%%
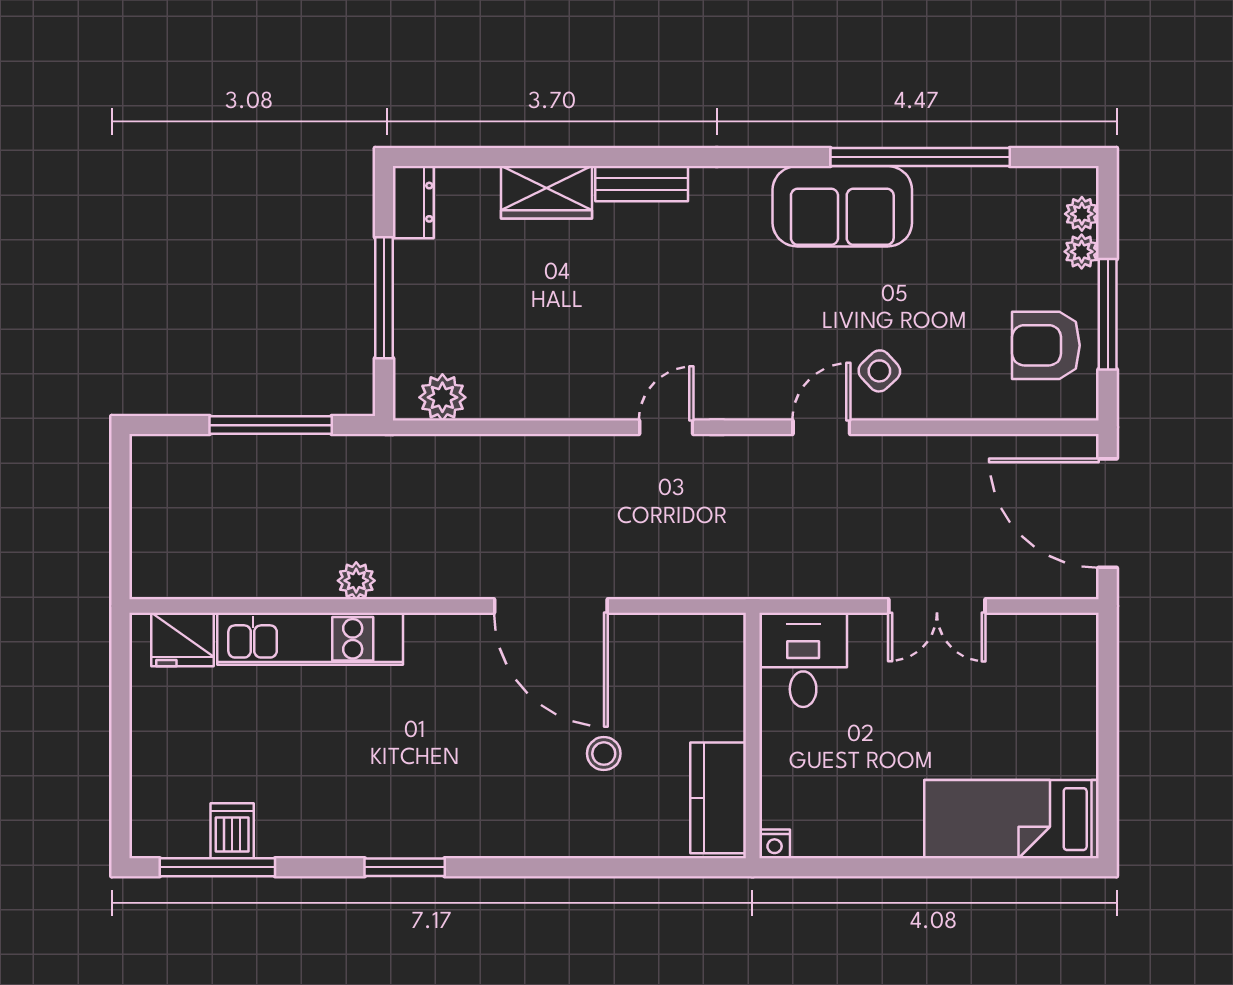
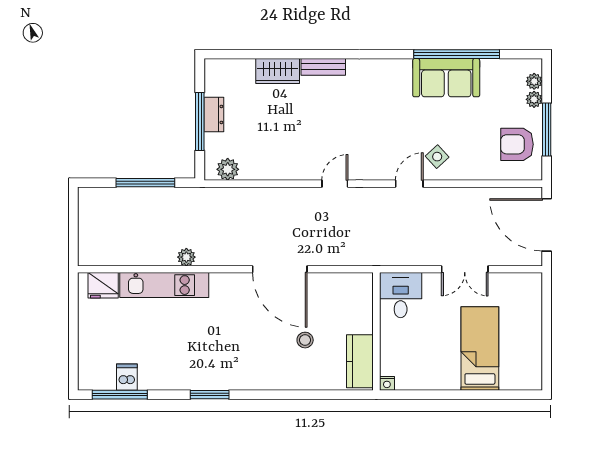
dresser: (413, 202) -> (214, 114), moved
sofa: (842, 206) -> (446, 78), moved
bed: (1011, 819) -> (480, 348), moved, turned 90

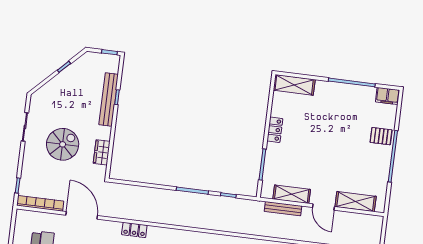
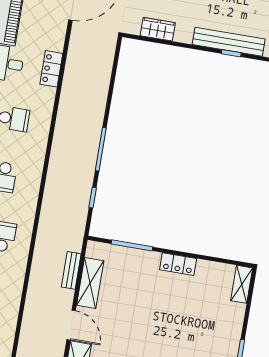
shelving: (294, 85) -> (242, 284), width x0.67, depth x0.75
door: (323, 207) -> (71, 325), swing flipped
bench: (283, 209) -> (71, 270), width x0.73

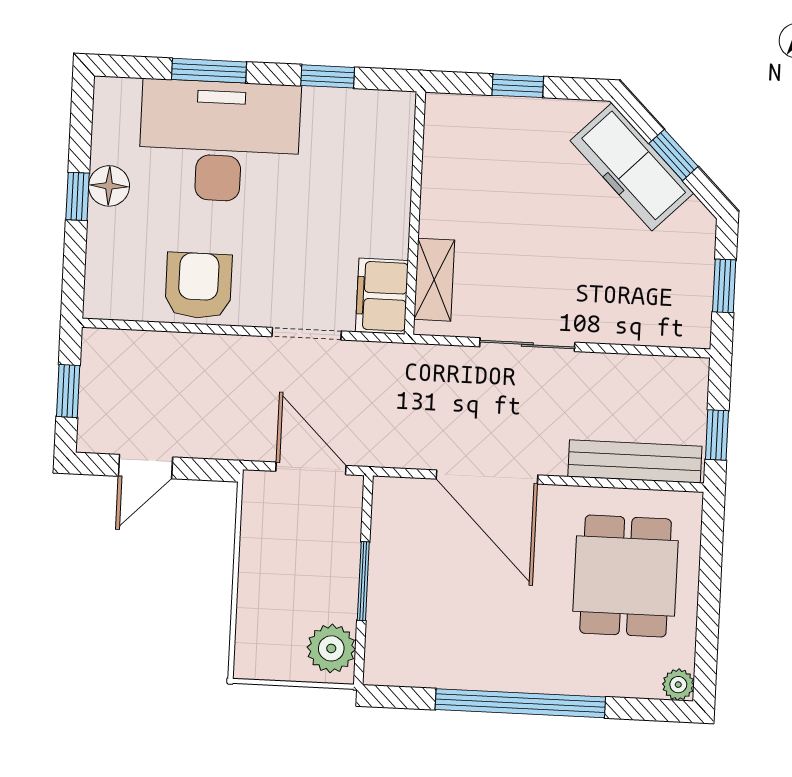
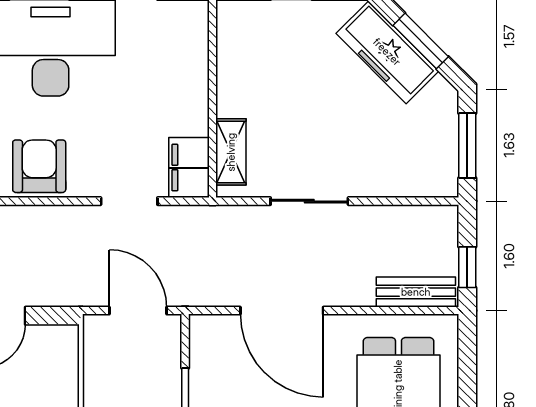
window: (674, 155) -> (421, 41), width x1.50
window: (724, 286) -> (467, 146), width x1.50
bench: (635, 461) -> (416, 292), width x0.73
%%
%%
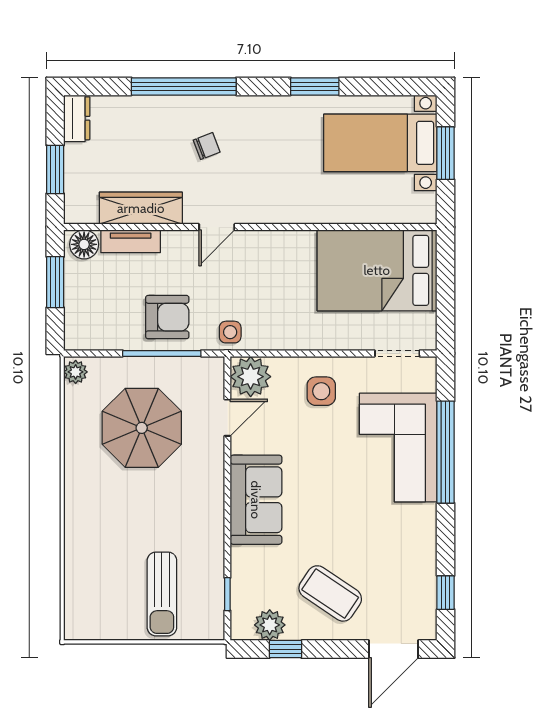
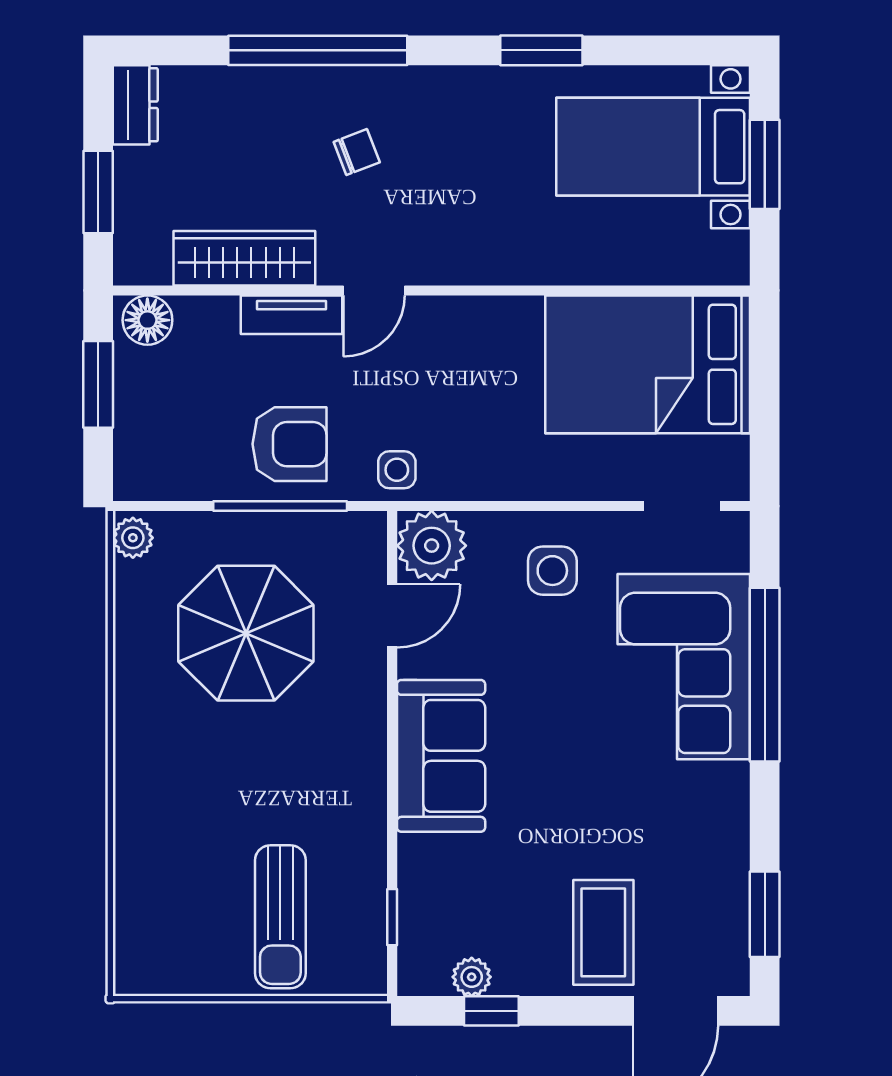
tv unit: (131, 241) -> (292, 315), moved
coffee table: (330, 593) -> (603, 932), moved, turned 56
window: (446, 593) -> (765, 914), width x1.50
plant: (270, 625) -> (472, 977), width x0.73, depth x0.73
%%
Task: Only the lines that contain the string "window" should be copied from the entries above.

Problem solution:
window: (674, 155) -> (421, 41), width x1.50
window: (724, 286) -> (467, 146), width x1.50
window: (446, 593) -> (765, 914), width x1.50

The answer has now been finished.